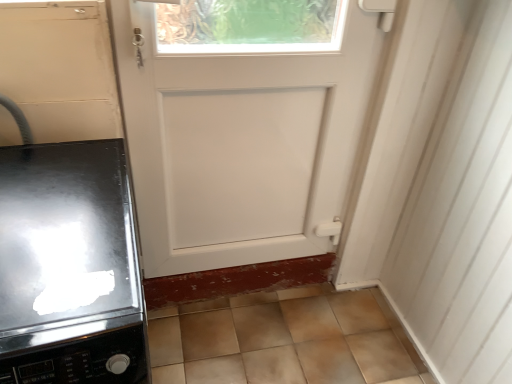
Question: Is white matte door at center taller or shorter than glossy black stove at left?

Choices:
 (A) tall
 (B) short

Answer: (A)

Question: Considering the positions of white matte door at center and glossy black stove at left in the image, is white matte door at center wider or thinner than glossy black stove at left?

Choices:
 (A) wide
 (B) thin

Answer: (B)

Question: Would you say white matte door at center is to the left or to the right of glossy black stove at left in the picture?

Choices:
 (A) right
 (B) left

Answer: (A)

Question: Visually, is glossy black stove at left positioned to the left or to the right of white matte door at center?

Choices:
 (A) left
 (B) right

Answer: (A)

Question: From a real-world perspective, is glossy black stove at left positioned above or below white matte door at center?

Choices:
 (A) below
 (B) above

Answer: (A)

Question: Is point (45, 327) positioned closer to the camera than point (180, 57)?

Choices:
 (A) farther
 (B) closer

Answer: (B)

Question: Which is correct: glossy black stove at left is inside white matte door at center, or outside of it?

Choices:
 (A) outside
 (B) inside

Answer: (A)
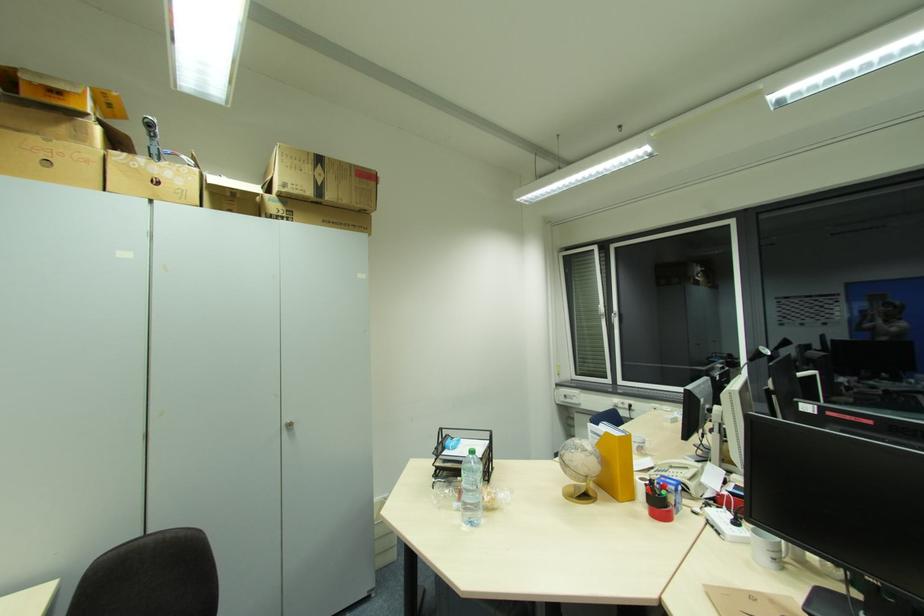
══════
- _Work required_: Find every line in the data above that contains the word "closer", matching case exactly, and copy each of those lines.

- _Exercise answer_:
Question: Is point (45, 327) positioned closer to the camera than point (180, 57)?
 (B) closer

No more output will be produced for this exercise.